===== Input records

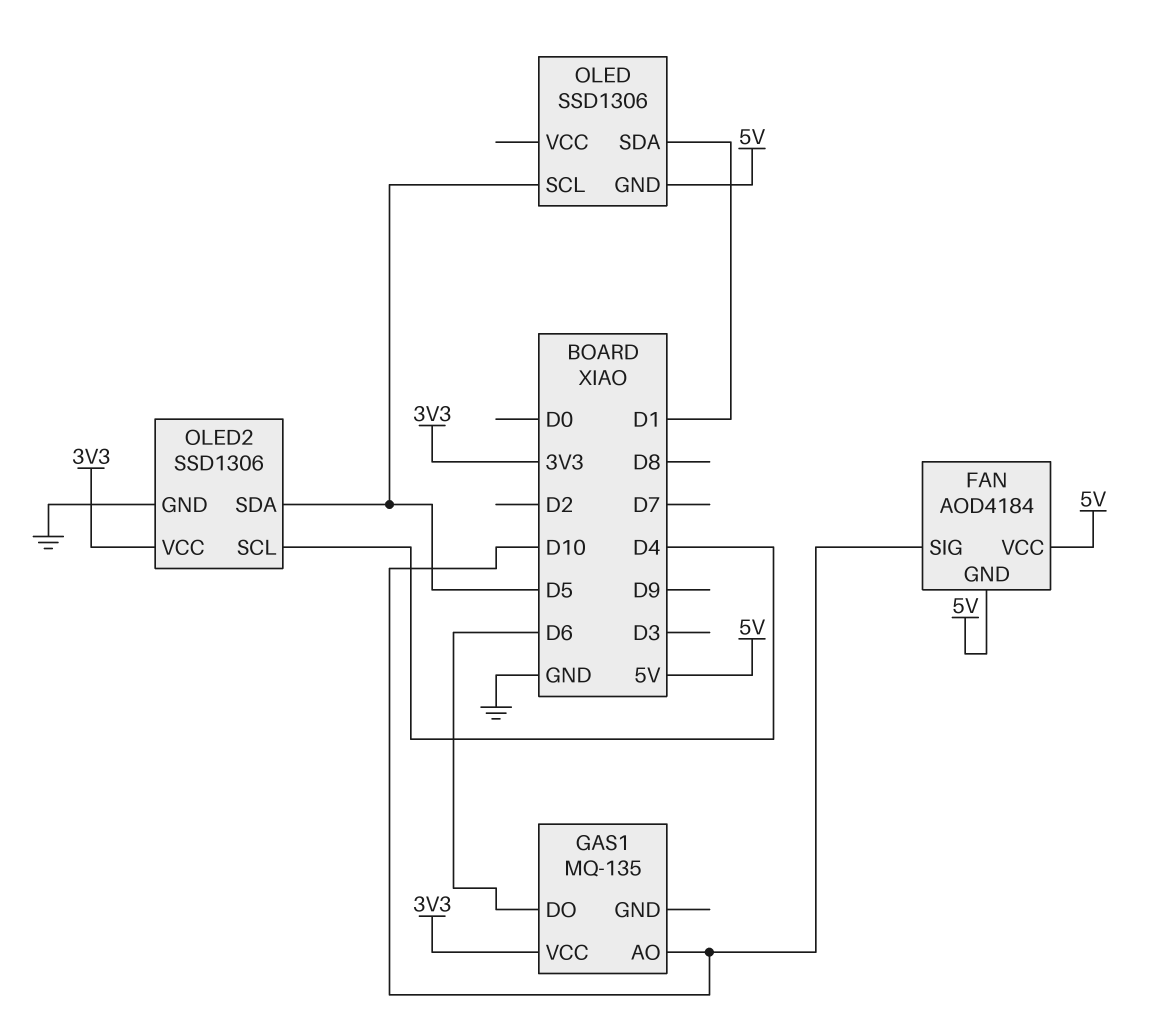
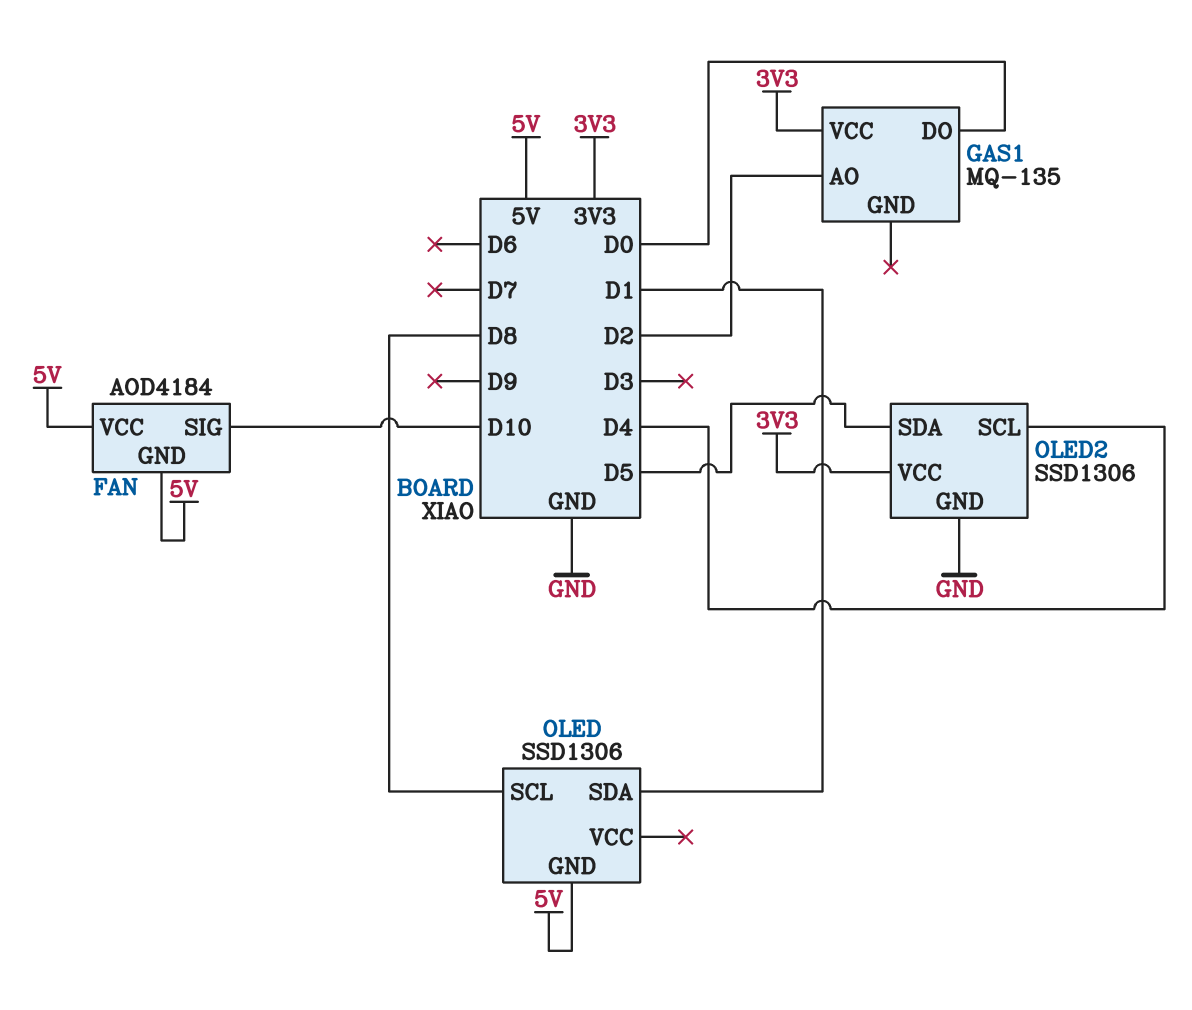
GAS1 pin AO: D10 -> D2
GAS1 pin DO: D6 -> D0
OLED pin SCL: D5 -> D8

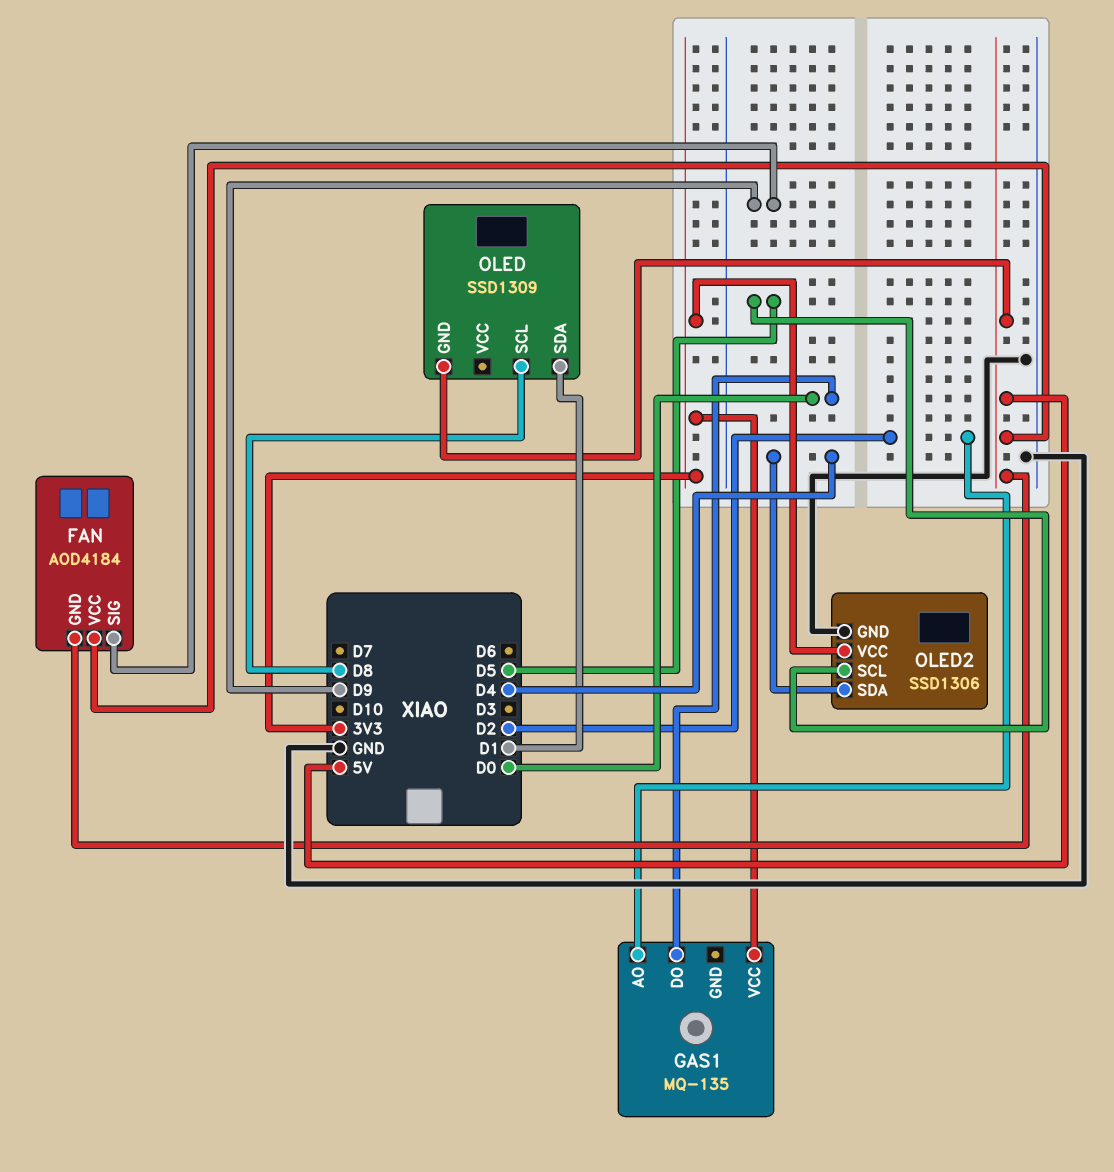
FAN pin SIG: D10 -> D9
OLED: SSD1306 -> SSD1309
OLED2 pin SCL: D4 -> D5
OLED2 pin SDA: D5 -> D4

==========

The complete set of records should be written out again, pictures excluded.

GAS1 pin AO: D10 -> D2
GAS1 pin DO: D6 -> D0
OLED pin SCL: D5 -> D8

FAN pin SIG: D10 -> D9
OLED: SSD1306 -> SSD1309
OLED2 pin SCL: D4 -> D5
OLED2 pin SDA: D5 -> D4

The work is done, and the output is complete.